Study material:
####################

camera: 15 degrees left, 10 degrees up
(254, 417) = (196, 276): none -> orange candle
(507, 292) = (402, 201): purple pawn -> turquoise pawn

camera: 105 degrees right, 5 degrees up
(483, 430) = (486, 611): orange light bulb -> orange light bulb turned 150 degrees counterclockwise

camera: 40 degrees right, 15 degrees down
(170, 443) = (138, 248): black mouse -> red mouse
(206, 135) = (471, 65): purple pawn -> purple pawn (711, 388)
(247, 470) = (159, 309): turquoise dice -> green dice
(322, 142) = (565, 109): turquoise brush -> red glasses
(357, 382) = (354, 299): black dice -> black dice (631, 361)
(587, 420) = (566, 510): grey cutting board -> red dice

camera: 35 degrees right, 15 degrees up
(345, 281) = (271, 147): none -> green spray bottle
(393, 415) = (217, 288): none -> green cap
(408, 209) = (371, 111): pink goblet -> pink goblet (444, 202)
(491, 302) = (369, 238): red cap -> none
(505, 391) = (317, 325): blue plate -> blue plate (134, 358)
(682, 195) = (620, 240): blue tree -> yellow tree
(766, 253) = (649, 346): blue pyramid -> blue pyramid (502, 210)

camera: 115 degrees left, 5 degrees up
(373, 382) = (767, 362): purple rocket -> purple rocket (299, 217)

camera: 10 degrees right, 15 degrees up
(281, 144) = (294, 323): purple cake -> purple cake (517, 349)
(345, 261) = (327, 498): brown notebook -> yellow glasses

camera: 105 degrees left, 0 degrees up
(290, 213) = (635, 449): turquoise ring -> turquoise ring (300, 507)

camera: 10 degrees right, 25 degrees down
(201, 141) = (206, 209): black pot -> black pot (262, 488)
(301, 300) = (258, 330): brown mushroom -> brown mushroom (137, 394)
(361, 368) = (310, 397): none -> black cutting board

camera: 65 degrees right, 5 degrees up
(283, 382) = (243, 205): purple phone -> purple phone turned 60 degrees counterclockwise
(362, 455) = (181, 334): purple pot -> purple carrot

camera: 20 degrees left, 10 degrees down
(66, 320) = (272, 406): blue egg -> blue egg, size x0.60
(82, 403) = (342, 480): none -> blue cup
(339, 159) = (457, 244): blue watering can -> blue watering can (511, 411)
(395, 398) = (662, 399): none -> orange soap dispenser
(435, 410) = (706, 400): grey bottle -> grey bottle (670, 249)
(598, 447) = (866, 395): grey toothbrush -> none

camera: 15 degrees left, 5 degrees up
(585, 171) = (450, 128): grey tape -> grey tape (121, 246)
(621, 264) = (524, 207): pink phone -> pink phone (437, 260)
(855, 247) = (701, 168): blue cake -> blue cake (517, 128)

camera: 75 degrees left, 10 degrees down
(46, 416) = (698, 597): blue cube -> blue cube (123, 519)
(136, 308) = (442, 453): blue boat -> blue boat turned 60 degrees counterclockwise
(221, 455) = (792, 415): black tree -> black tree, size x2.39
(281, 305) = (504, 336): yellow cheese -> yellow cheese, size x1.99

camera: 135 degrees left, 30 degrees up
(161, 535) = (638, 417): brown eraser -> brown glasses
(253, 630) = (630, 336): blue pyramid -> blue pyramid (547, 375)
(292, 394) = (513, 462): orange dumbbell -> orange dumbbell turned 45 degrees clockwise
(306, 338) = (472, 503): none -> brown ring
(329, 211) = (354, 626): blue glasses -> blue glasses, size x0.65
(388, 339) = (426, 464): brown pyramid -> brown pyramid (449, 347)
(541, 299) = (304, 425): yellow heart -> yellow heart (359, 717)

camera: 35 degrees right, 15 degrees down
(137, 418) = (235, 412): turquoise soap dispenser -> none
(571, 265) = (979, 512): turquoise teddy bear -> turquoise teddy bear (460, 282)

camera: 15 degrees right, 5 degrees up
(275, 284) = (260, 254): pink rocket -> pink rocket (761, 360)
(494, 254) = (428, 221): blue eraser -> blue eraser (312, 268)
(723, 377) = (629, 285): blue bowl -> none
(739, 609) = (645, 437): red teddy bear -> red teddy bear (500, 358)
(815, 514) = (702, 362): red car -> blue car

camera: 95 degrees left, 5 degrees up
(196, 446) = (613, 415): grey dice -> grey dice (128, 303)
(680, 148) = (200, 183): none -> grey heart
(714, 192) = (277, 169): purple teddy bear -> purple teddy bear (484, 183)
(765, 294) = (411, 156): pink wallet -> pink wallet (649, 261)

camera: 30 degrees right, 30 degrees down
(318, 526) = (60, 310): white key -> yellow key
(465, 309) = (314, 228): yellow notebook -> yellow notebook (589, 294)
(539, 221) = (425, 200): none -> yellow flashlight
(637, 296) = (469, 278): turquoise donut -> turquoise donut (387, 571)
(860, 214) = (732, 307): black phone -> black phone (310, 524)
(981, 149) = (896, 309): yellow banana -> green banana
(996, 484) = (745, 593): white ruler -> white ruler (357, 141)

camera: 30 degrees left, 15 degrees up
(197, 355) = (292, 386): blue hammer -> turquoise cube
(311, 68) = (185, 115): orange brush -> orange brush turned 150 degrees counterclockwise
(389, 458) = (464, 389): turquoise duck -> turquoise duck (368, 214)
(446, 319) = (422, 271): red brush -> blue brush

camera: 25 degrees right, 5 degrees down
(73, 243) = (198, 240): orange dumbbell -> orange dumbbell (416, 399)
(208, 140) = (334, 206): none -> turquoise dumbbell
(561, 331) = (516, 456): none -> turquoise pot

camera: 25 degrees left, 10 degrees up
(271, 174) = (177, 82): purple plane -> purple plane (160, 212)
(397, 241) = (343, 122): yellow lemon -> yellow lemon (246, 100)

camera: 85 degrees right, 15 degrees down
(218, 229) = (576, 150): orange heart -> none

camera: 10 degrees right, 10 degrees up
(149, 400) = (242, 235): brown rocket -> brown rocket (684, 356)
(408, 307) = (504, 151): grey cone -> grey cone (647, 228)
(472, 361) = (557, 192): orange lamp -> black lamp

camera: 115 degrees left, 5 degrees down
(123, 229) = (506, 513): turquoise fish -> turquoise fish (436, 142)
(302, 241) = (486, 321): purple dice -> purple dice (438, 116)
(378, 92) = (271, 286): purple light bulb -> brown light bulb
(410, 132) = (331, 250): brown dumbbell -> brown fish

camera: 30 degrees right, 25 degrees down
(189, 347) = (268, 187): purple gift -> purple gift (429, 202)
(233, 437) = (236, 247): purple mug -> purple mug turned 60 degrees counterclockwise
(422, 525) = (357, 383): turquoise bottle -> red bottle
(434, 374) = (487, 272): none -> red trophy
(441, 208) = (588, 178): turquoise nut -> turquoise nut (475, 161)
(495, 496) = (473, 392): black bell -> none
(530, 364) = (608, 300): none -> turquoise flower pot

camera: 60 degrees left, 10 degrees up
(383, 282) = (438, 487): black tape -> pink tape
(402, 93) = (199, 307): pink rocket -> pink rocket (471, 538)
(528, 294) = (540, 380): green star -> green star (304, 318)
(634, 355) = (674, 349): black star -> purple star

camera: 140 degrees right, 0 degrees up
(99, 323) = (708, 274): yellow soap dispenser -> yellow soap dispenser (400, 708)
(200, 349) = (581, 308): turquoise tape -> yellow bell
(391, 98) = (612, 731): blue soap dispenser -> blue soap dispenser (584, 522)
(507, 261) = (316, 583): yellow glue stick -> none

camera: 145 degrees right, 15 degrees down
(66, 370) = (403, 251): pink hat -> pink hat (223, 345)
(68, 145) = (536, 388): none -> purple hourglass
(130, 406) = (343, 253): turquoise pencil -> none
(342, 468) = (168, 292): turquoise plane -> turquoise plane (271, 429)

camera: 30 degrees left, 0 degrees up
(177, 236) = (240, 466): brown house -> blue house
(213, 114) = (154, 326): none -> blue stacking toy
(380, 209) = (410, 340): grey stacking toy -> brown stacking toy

####################

Work order: For each line shown above, write an exact copy.

Final answer:
camera: 15 degrees left, 10 degrees up
(254, 417) = (196, 276): none -> orange candle
(507, 292) = (402, 201): purple pawn -> turquoise pawn

camera: 105 degrees right, 5 degrees up
(483, 430) = (486, 611): orange light bulb -> orange light bulb turned 150 degrees counterclockwise

camera: 40 degrees right, 15 degrees down
(170, 443) = (138, 248): black mouse -> red mouse
(206, 135) = (471, 65): purple pawn -> purple pawn (711, 388)
(247, 470) = (159, 309): turquoise dice -> green dice
(322, 142) = (565, 109): turquoise brush -> red glasses
(357, 382) = (354, 299): black dice -> black dice (631, 361)
(587, 420) = (566, 510): grey cutting board -> red dice

camera: 35 degrees right, 15 degrees up
(345, 281) = (271, 147): none -> green spray bottle
(393, 415) = (217, 288): none -> green cap
(408, 209) = (371, 111): pink goblet -> pink goblet (444, 202)
(491, 302) = (369, 238): red cap -> none
(505, 391) = (317, 325): blue plate -> blue plate (134, 358)
(682, 195) = (620, 240): blue tree -> yellow tree
(766, 253) = (649, 346): blue pyramid -> blue pyramid (502, 210)

camera: 115 degrees left, 5 degrees up
(373, 382) = (767, 362): purple rocket -> purple rocket (299, 217)

camera: 10 degrees right, 15 degrees up
(281, 144) = (294, 323): purple cake -> purple cake (517, 349)
(345, 261) = (327, 498): brown notebook -> yellow glasses

camera: 105 degrees left, 0 degrees up
(290, 213) = (635, 449): turquoise ring -> turquoise ring (300, 507)

camera: 10 degrees right, 25 degrees down
(201, 141) = (206, 209): black pot -> black pot (262, 488)
(301, 300) = (258, 330): brown mushroom -> brown mushroom (137, 394)
(361, 368) = (310, 397): none -> black cutting board

camera: 65 degrees right, 5 degrees up
(283, 382) = (243, 205): purple phone -> purple phone turned 60 degrees counterclockwise
(362, 455) = (181, 334): purple pot -> purple carrot

camera: 20 degrees left, 10 degrees down
(66, 320) = (272, 406): blue egg -> blue egg, size x0.60
(82, 403) = (342, 480): none -> blue cup
(339, 159) = (457, 244): blue watering can -> blue watering can (511, 411)
(395, 398) = (662, 399): none -> orange soap dispenser
(435, 410) = (706, 400): grey bottle -> grey bottle (670, 249)
(598, 447) = (866, 395): grey toothbrush -> none

camera: 15 degrees left, 5 degrees up
(585, 171) = (450, 128): grey tape -> grey tape (121, 246)
(621, 264) = (524, 207): pink phone -> pink phone (437, 260)
(855, 247) = (701, 168): blue cake -> blue cake (517, 128)

camera: 75 degrees left, 10 degrees down
(46, 416) = (698, 597): blue cube -> blue cube (123, 519)
(136, 308) = (442, 453): blue boat -> blue boat turned 60 degrees counterclockwise
(221, 455) = (792, 415): black tree -> black tree, size x2.39
(281, 305) = (504, 336): yellow cheese -> yellow cheese, size x1.99

camera: 135 degrees left, 30 degrees up
(161, 535) = (638, 417): brown eraser -> brown glasses
(253, 630) = (630, 336): blue pyramid -> blue pyramid (547, 375)
(292, 394) = (513, 462): orange dumbbell -> orange dumbbell turned 45 degrees clockwise
(306, 338) = (472, 503): none -> brown ring
(329, 211) = (354, 626): blue glasses -> blue glasses, size x0.65
(388, 339) = (426, 464): brown pyramid -> brown pyramid (449, 347)
(541, 299) = (304, 425): yellow heart -> yellow heart (359, 717)

camera: 35 degrees right, 15 degrees down
(137, 418) = (235, 412): turquoise soap dispenser -> none
(571, 265) = (979, 512): turquoise teddy bear -> turquoise teddy bear (460, 282)

camera: 15 degrees right, 5 degrees up
(275, 284) = (260, 254): pink rocket -> pink rocket (761, 360)
(494, 254) = (428, 221): blue eraser -> blue eraser (312, 268)
(723, 377) = (629, 285): blue bowl -> none
(739, 609) = (645, 437): red teddy bear -> red teddy bear (500, 358)
(815, 514) = (702, 362): red car -> blue car

camera: 95 degrees left, 5 degrees up
(196, 446) = (613, 415): grey dice -> grey dice (128, 303)
(680, 148) = (200, 183): none -> grey heart
(714, 192) = (277, 169): purple teddy bear -> purple teddy bear (484, 183)
(765, 294) = (411, 156): pink wallet -> pink wallet (649, 261)

camera: 30 degrees right, 30 degrees down
(318, 526) = (60, 310): white key -> yellow key
(465, 309) = (314, 228): yellow notebook -> yellow notebook (589, 294)
(539, 221) = (425, 200): none -> yellow flashlight
(637, 296) = (469, 278): turquoise donut -> turquoise donut (387, 571)
(860, 214) = (732, 307): black phone -> black phone (310, 524)
(981, 149) = (896, 309): yellow banana -> green banana
(996, 484) = (745, 593): white ruler -> white ruler (357, 141)

camera: 30 degrees left, 15 degrees up
(197, 355) = (292, 386): blue hammer -> turquoise cube
(311, 68) = (185, 115): orange brush -> orange brush turned 150 degrees counterclockwise
(389, 458) = (464, 389): turquoise duck -> turquoise duck (368, 214)
(446, 319) = (422, 271): red brush -> blue brush

camera: 25 degrees right, 5 degrees down
(73, 243) = (198, 240): orange dumbbell -> orange dumbbell (416, 399)
(208, 140) = (334, 206): none -> turquoise dumbbell
(561, 331) = (516, 456): none -> turquoise pot

camera: 25 degrees left, 10 degrees up
(271, 174) = (177, 82): purple plane -> purple plane (160, 212)
(397, 241) = (343, 122): yellow lemon -> yellow lemon (246, 100)

camera: 85 degrees right, 15 degrees down
(218, 229) = (576, 150): orange heart -> none

camera: 10 degrees right, 10 degrees up
(149, 400) = (242, 235): brown rocket -> brown rocket (684, 356)
(408, 307) = (504, 151): grey cone -> grey cone (647, 228)
(472, 361) = (557, 192): orange lamp -> black lamp

camera: 115 degrees left, 5 degrees down
(123, 229) = (506, 513): turquoise fish -> turquoise fish (436, 142)
(302, 241) = (486, 321): purple dice -> purple dice (438, 116)
(378, 92) = (271, 286): purple light bulb -> brown light bulb
(410, 132) = (331, 250): brown dumbbell -> brown fish

camera: 30 degrees right, 25 degrees down
(189, 347) = (268, 187): purple gift -> purple gift (429, 202)
(233, 437) = (236, 247): purple mug -> purple mug turned 60 degrees counterclockwise
(422, 525) = (357, 383): turquoise bottle -> red bottle
(434, 374) = (487, 272): none -> red trophy
(441, 208) = (588, 178): turquoise nut -> turquoise nut (475, 161)
(495, 496) = (473, 392): black bell -> none
(530, 364) = (608, 300): none -> turquoise flower pot

camera: 60 degrees left, 10 degrees up
(383, 282) = (438, 487): black tape -> pink tape
(402, 93) = (199, 307): pink rocket -> pink rocket (471, 538)
(528, 294) = (540, 380): green star -> green star (304, 318)
(634, 355) = (674, 349): black star -> purple star

camera: 140 degrees right, 0 degrees up
(99, 323) = (708, 274): yellow soap dispenser -> yellow soap dispenser (400, 708)
(200, 349) = (581, 308): turquoise tape -> yellow bell
(391, 98) = (612, 731): blue soap dispenser -> blue soap dispenser (584, 522)
(507, 261) = (316, 583): yellow glue stick -> none

camera: 145 degrees right, 15 degrees down
(66, 370) = (403, 251): pink hat -> pink hat (223, 345)
(68, 145) = (536, 388): none -> purple hourglass
(130, 406) = (343, 253): turquoise pencil -> none
(342, 468) = (168, 292): turquoise plane -> turquoise plane (271, 429)

camera: 30 degrees left, 0 degrees up
(177, 236) = (240, 466): brown house -> blue house
(213, 114) = (154, 326): none -> blue stacking toy
(380, 209) = (410, 340): grey stacking toy -> brown stacking toy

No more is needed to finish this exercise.